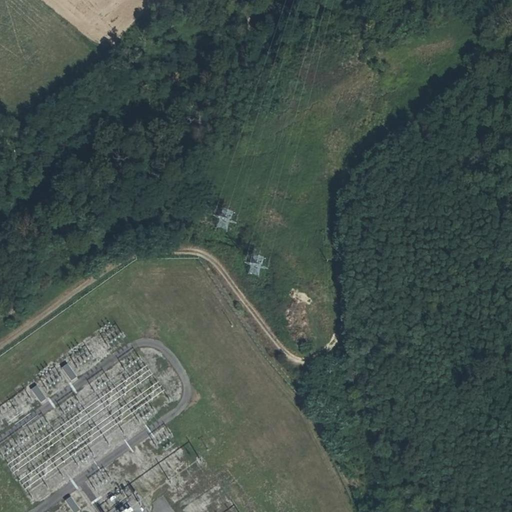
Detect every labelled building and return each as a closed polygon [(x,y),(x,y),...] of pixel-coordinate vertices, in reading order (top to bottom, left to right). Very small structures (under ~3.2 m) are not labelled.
[(66,362),(60,366),(69,380),(76,375),(66,362)] [(36,384),(29,388),(39,402),(45,397),(36,384)] [(97,511),(101,511),(111,508),(104,490),(91,496),(97,511)] [(147,511),(134,493),(125,499),(129,505),(118,511),(147,511)] [(69,495),(63,500),(72,511),(74,511),(79,509),(69,495)]
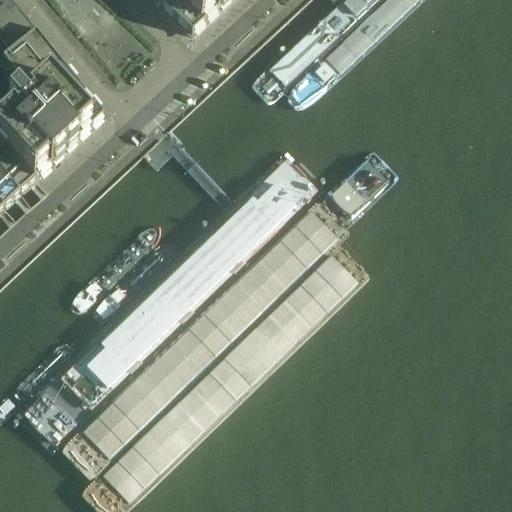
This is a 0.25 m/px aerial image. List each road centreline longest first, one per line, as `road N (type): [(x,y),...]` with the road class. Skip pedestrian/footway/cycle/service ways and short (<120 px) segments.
road 1 (residential): [(0,259),(132,136)]
road 2 (residential): [(25,0),(132,136)]
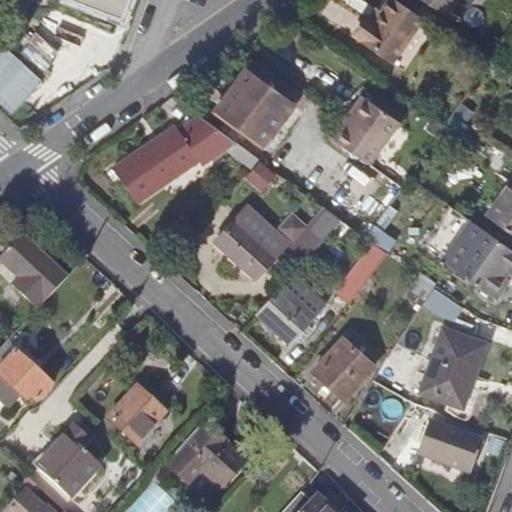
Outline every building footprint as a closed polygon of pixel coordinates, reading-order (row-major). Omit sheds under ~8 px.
[(123,0),(59,0),(116,21),(123,0)] [(420,20),(392,0),(386,0),(371,22),(366,19),(353,37),(390,63),(420,20)] [(418,0),(446,16),(455,0),(418,0)] [(215,112),(261,146),(293,103),(246,68),(215,112)] [(400,121),(365,96),(334,138),(369,164),(400,121)] [(165,206),(210,155),(216,160),(233,141),(199,116),(184,132),(180,128),(135,179),(165,206)] [(511,196),(494,222),(511,234),(511,196)] [(215,243),(255,278),(274,256),(234,220),(215,243)] [(511,264),(511,250),(470,221),(441,261),(495,299),(509,278),(505,275),(511,264)] [(37,311),(67,278),(21,235),(0,257),(0,262),(18,279),(11,286),(37,311)] [(343,312),(376,269),(365,261),(332,304),(343,312)] [(279,287),(256,313),(291,345),(314,318),(279,287)] [(456,319),(462,304),(444,297),(438,313),(456,319)] [(419,392),(462,408),(485,344),(442,329),(419,392)] [(313,372),(345,401),(374,367),(342,339),(313,372)] [(31,398),(37,403),(52,387),(17,354),(0,372),(0,376),(27,401),(31,398)] [(109,419),(137,445),(165,413),(137,388),(109,419)] [(419,453),(468,472),(479,441),(431,423),(419,453)] [(46,448),(31,464),(70,499),(100,466),(81,449),(89,440),(75,427),(51,453),(46,448)] [(187,484),(201,469),(221,488),(244,462),(223,443),(225,442),(208,427),(171,468),(187,484)] [(208,502),(221,488),(201,469),(187,484),(208,502)] [(64,511),(65,511),(28,477),(17,489),(24,495),(8,511),(64,511)] [(300,493),(283,511),(334,511),(317,497),(311,503),(300,493)]
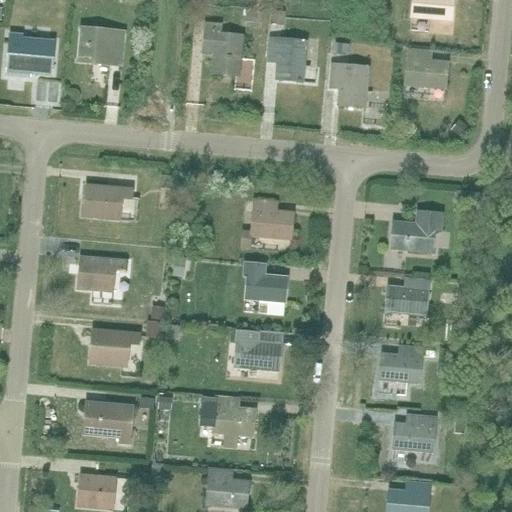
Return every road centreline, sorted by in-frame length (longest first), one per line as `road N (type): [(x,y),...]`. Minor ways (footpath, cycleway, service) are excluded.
road 1 (residential): [(343,162),(314,511)]
road 2 (residential): [(343,162),(464,171),(486,158),(497,118),(504,0)]
road 3 (residential): [(10,438),(40,135)]
road 4 (residential): [(343,162),(40,135)]
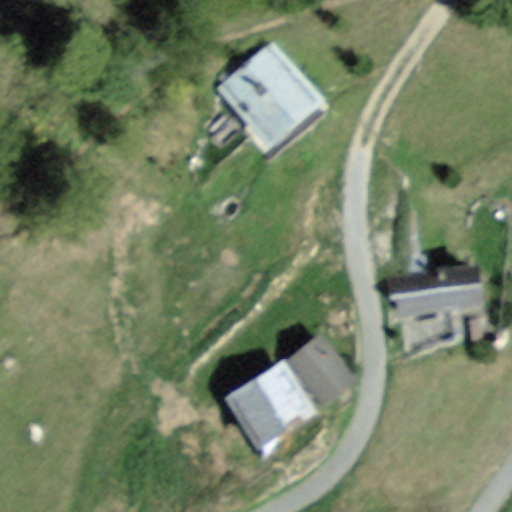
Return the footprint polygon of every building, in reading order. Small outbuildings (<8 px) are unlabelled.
[(287,39),(232,81),(285,150),(340,107),(287,39)] [(496,260),(411,263),(412,301),(497,298),(496,260)] [(333,328),(302,354),(348,408),(379,378),(333,328)] [(302,354),(240,393),(277,451),(339,412),(302,354)] [(208,403),(149,454),(198,511),(212,511),(264,468),(208,403)]
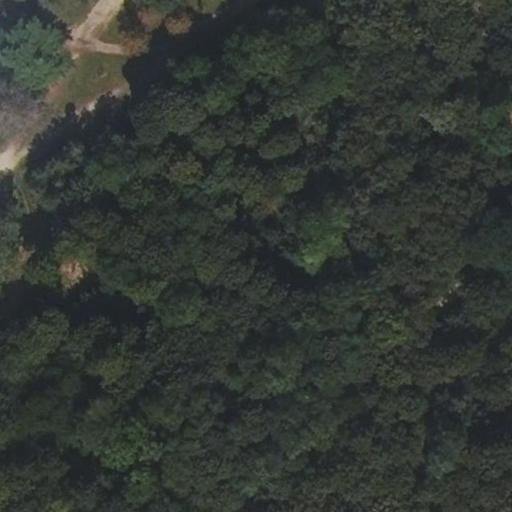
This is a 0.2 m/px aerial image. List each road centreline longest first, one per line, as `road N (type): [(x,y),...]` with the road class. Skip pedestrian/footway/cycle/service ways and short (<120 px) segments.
road 1 (track): [(511,235),(217,511)]
road 2 (track): [(471,0),(511,128)]
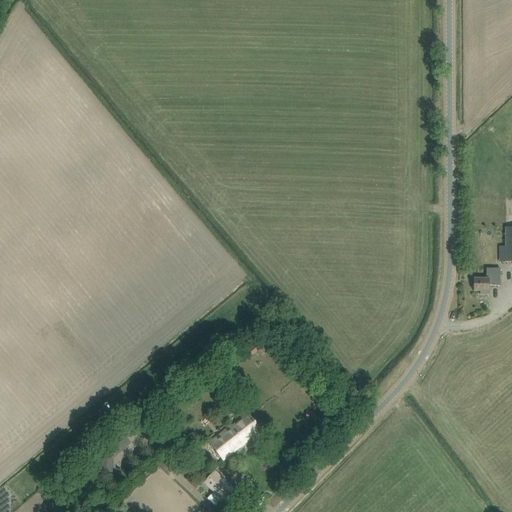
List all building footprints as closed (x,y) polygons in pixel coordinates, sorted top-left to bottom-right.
[(480,294),(483,294),(489,294),(489,285),(500,285),(500,268),(486,268),(486,279),(473,279),(473,291),(480,291),(480,294)] [(258,341),(248,350),(252,355),(257,352),(257,351),(260,355),(265,351),(265,350),(258,341)] [(260,430),(253,422),(248,415),(233,427),(232,426),(210,444),(222,459),(260,430)] [(98,472),(112,473),(113,459),(131,443),(121,433),(99,455),(98,472)] [(204,483),(219,496),(226,503),(236,492),(229,486),(214,472),(204,483)]
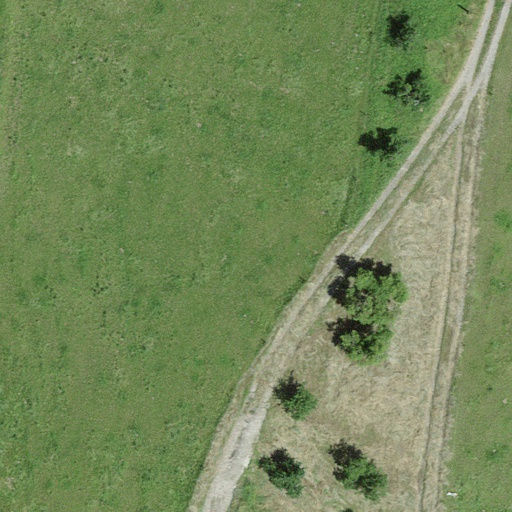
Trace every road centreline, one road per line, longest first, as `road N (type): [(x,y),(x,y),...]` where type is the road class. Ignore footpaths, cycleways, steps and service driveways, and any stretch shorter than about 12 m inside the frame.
road 1 (track): [(231,511),(341,276),(476,104),(499,0)]
road 2 (track): [(421,511),(457,128)]
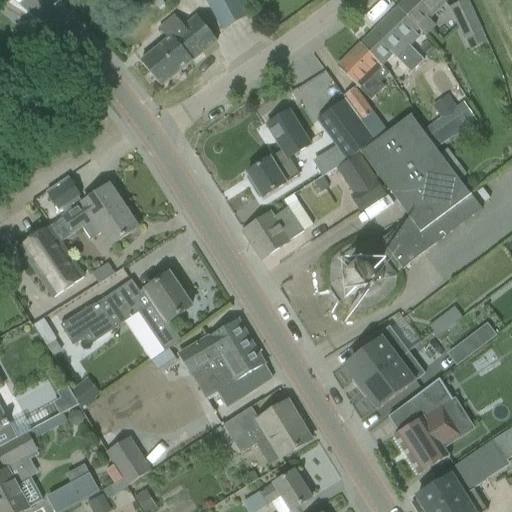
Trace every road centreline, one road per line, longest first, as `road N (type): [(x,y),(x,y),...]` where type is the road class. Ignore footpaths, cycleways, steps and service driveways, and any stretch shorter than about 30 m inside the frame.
road 1 (tertiary): [(385,511),(152,134)]
road 2 (residential): [(152,134),(347,0)]
road 3 (tertiary): [(152,134),(29,0)]
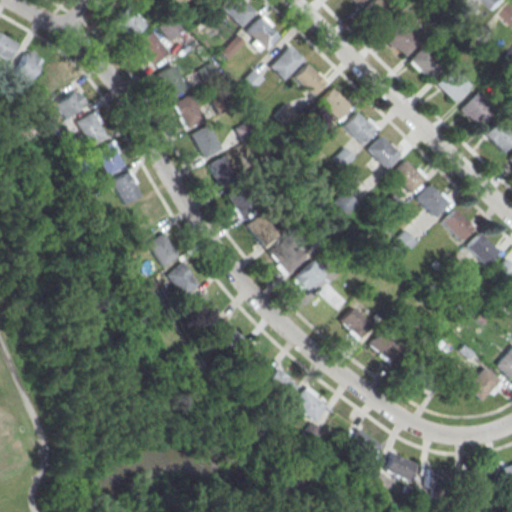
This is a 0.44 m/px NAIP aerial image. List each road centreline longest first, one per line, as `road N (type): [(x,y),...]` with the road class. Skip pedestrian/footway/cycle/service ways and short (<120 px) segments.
road 1 (residential): [(511,421),(476,434),(431,432),(404,422),(320,361),(219,260),(99,68),(9,0)]
road 2 (residential): [(291,0),(511,219)]
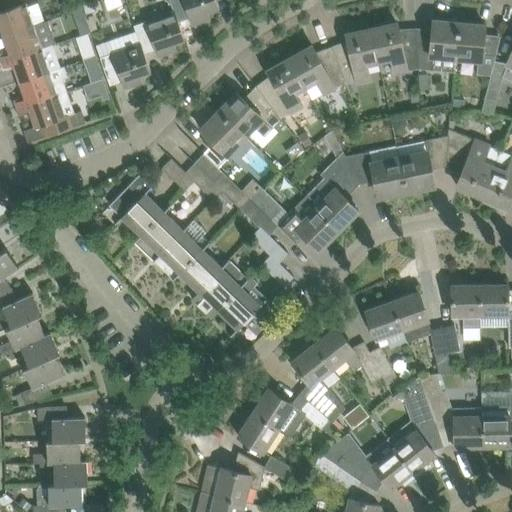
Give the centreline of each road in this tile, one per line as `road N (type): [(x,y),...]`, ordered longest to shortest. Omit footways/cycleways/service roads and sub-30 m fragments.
road 1 (residential): [(177,381),(251,358),(386,229),(447,219),(511,246)]
road 2 (residential): [(41,181),(115,155),(238,38),(307,0)]
road 3 (residential): [(177,381),(45,207),(41,181)]
road 4 (residential): [(136,511),(151,421),(177,381)]
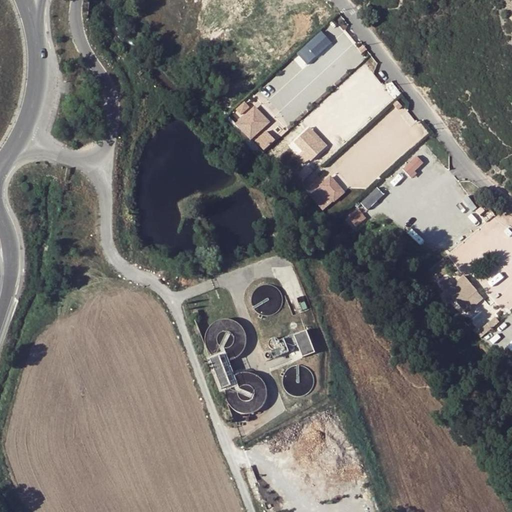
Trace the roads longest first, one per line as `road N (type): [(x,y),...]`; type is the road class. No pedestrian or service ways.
road 1 (residential): [(339,0),(419,107),(511,208)]
road 2 (residential): [(21,129),(51,151),(102,169),(111,100),(76,17),(83,0)]
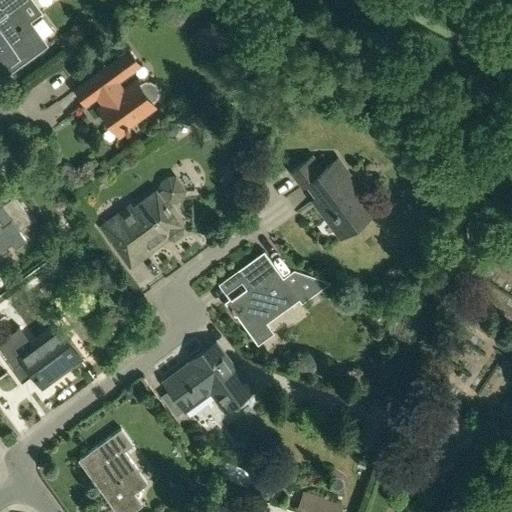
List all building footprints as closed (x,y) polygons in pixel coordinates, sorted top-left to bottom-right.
[(0,0),(0,75),(43,45),(10,0),(0,0)] [(97,107),(115,132),(154,103),(158,99),(159,94),(158,88),(156,84),(151,82),(146,82),(142,83),(138,86),(135,82),(121,92),(114,82),(137,65),(126,51),(75,89),(85,102),(98,92),(105,101),(97,107)] [(338,236),(371,213),(335,160),(322,169),(312,155),(291,169),(301,183),(306,181),(323,205),(318,208),(338,236)] [(170,206),(167,208),(164,203),(168,200),(175,200),(181,196),(183,190),(174,177),(166,177),(161,181),(159,188),(131,208),(129,204),(98,226),(128,267),(148,252),(147,252),(166,238),(167,238),(173,239),(181,233),(181,227),(179,224),(182,222),(170,206)] [(26,240),(18,230),(32,220),(15,198),(5,206),(0,199),(0,246),(4,249),(12,244),(15,248),(26,240)] [(280,311),(298,298),(301,302),(330,281),(296,269),(283,279),(263,250),(237,269),(248,285),(226,302),(249,333),(261,325),(252,312),(271,299),(280,311)] [(20,326),(0,339),(0,351),(11,366),(23,358),(41,384),(79,357),(59,329),(34,346),(20,326)] [(250,391),(232,366),(215,343),(163,380),(170,388),(184,409),(185,409),(209,392),(223,411),(250,391)] [(170,388),(161,395),(175,415),(184,409),(170,388)] [(370,400),(357,440),(384,449),(398,410),(370,400)] [(78,460),(113,509),(115,511),(131,511),(142,505),(134,494),(148,483),(124,451),(133,444),(121,428),(78,460)] [(226,460),(220,474),(247,486),(253,472),(226,460)] [(296,510),(299,511),(339,511),(342,505),(303,491),(296,510)] [(263,511),(267,500),(246,492),(243,501),(244,502),(240,511),(263,511)] [(299,511),(296,510),(267,500),(263,511),(299,511)]
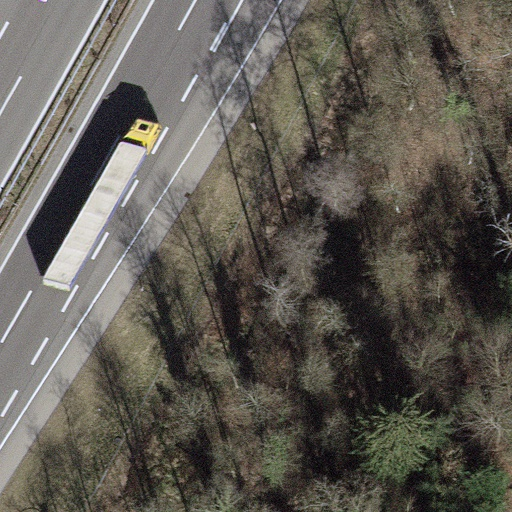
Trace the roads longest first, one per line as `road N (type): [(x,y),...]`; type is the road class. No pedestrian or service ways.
road 1 (motorway): [(0,352),(216,0)]
road 2 (motorway): [(0,346),(194,0)]
road 3 (motorway): [(63,0),(0,113)]
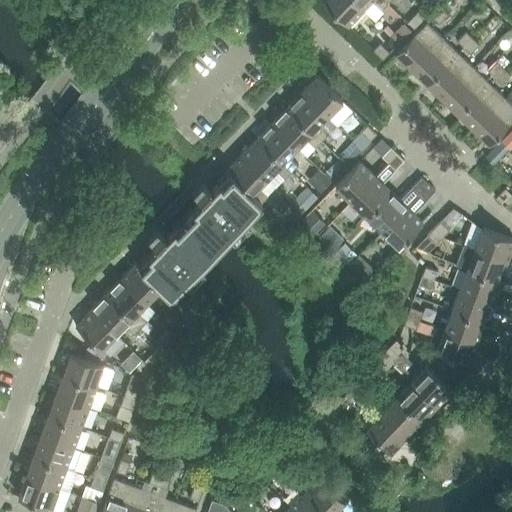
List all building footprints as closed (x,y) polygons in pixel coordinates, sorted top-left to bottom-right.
[(363,9),(353,0),(323,0),(323,1),(348,25),(363,9)] [(388,3),(384,0),(353,0),(363,9),(372,1),(381,10),(388,3)] [(447,0),(441,7),(448,14),(457,4),(452,0),(447,0)] [(466,31),(472,37),(482,28),(475,21),(466,31)] [(395,55),(411,70),(443,37),(427,22),(395,55)] [(482,28),(472,37),(479,44),(488,35),(482,28)] [(411,70),(427,85),(458,52),(443,37),(411,70)] [(380,43),(373,50),(383,59),(389,52),(380,43)] [(497,61),(504,68),(511,58),(511,57),(506,51),(497,61)] [(427,85),(442,100),(474,67),(458,52),(427,85)] [(489,82),(474,67),(442,100),(458,115),(489,82)] [(317,75),(302,91),(327,116),(342,100),(317,75)] [(489,82),(458,115),(473,130),(505,97),(489,82)] [(287,107),(321,140),(328,133),(318,124),(327,116),(302,91),(287,107)] [(511,104),(505,97),(473,130),(489,145),(511,121),(511,104)] [(321,140),(287,107),(272,122),(297,147),(305,138),(315,147),(321,140)] [(272,122),(257,138),(291,171),(298,164),(288,155),(297,147),(272,122)] [(361,131),(370,140),(377,133),(367,124),(361,131)] [(257,138),(242,153),(267,178),(275,169),(285,178),(291,171),(257,138)] [(397,153),(390,146),(381,156),(388,162),(397,153)] [(228,172),(213,188),(245,219),(246,218),(262,202),(268,195),(258,186),(267,178),(242,153),(226,169),(228,172)] [(404,160),(397,153),(388,162),(395,169),(404,160)] [(339,158),(330,168),(336,174),(339,171),(338,170),(339,169),(340,170),(345,164),(339,158)] [(335,185),(351,201),(375,176),(360,160),(335,185)] [(320,191),(331,180),(322,172),(312,183),(320,191)] [(351,201),(367,216),(391,191),(375,176),(351,201)] [(428,183),(421,176),(412,186),(419,193),(428,183)] [(157,245),(154,248),(187,279),(185,280),(190,285),(205,269),(201,264),(231,234),(235,238),(250,222),(246,218),(245,219),(213,188),(210,190),(201,181),(193,190),(202,199),(193,208),(191,206),(172,226),(174,228),(165,237),(156,228),(148,236),(157,245)] [(428,183),(419,193),(426,199),(435,190),(428,183)] [(400,199),(391,191),(367,216),(382,231),(407,206),(419,193),(412,186),(400,199)] [(511,201),(511,194),(505,188),(495,197),(506,207),(511,201)] [(419,193),(407,206),(382,231),(398,246),(422,221),(413,212),(426,199),(419,193)] [(433,227),(443,236),(449,230),(440,220),(433,227)] [(443,236),(433,227),(427,234),(436,243),(443,236)] [(474,248),(507,260),(511,247),(511,238),(482,227),(474,248)] [(327,230),(322,235),(330,243),(335,238),(327,230)] [(335,253),(347,264),(347,263),(355,255),(344,244),(336,253),(335,253)] [(463,244),(456,264),(467,268),(500,281),(507,260),(474,248),(463,244)] [(121,278),(146,302),(154,294),(164,303),(185,280),(187,279),(154,248),(139,264),(136,262),(121,278)] [(364,281),(372,273),(358,259),(350,267),(364,281)] [(422,275),(434,280),(437,271),(425,266),(422,275)] [(467,268),(459,289),(492,301),(500,281),(467,268)] [(434,280),(422,275),(418,284),(431,288),(434,280)] [(121,278),(106,293),(140,327),(147,320),(137,311),(146,302),(121,278)] [(459,289),(452,309),(485,321),(492,301),(459,289)] [(106,293),(91,309),(116,333),(124,325),(134,334),(140,327),(106,293)] [(407,315),(419,320),(422,311),(410,306),(407,315)] [(116,333),(91,309),(75,325),(100,349),(116,333)] [(444,329),(477,341),(485,321),(452,309),(444,329)] [(419,320),(407,315),(403,324),(416,329),(419,320)] [(477,341),(444,329),(436,350),(469,362),(477,341)] [(383,353),(392,362),(399,355),(390,346),(383,353)] [(71,353),(63,374),(96,386),(104,365),(71,353)] [(392,362),(383,353),(376,360),(386,369),(392,362)] [(135,366),(145,375),(152,368),(142,359),(135,366)] [(427,365),(412,381),(437,405),(452,389),(427,365)] [(56,394),(88,406),(96,386),(63,374),(56,394)] [(131,374),(123,396),(136,400),(143,380),(131,374)] [(360,377),(353,384),(363,393),(369,386),(360,377)] [(412,381),(397,396),(422,421),(437,405),(412,381)] [(363,393),(353,384),(346,391),(356,400),(363,393)] [(56,394),(48,414),(81,426),(88,406),(56,394)] [(120,405),(132,410),(136,400),(123,396),(120,405)] [(397,396),(382,412),(407,436),(422,421),(397,396)] [(407,436),(382,412),(366,428),(391,452),(407,436)] [(41,435),(73,447),(81,426),(48,414),(41,435)] [(108,437),(121,441),(124,432),(112,428),(108,437)] [(33,455),(66,467),(73,470),(81,449),(73,447),(41,435),(33,455)] [(105,446),(117,450),(121,441),(108,437),(105,446)] [(66,467),(33,455),(26,475),(58,487),(66,467)] [(121,458),(116,470),(125,474),(130,461),(121,458)] [(93,477),(106,482),(109,473),(97,468),(93,477)] [(148,482),(157,486),(162,473),(153,470),(148,482)] [(162,473),(157,486),(166,489),(171,477),(162,473)] [(58,487),(26,475),(18,496),(51,508),(58,487)] [(320,476),(304,492),(325,511),(333,511),(345,500),(320,476)] [(106,482),(93,477),(90,486),(102,491),(106,482)] [(100,511),(124,511),(134,485),(114,477),(100,511)] [(124,511),(147,511),(155,492),(134,485),(124,511)] [(189,498),(198,501),(203,489),(194,485),(189,498)] [(147,511),(170,511),(175,500),(155,492),(147,511)] [(325,511),(304,492),(289,507),(294,511),(325,511)] [(175,500),(170,511),(194,511),(196,508),(175,500)]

> [EXERCISE DETAILS]: Copy out the rows from the line containing "This is a 0.25" through the line containing "road 2 (residential): [(25,0),(132,136)]", keeping every character unchanged.

> [REPLY TO THE EXERCISE]:
This is a 0.25 m/px aerial image. List each road centreline longest first, one per line, as `road N (type): [(x,y),...]` with the road class. Skip pedestrian/footway/cycle/service ways and short (<120 px) segments.
road 1 (residential): [(0,259),(132,136)]
road 2 (residential): [(25,0),(132,136)]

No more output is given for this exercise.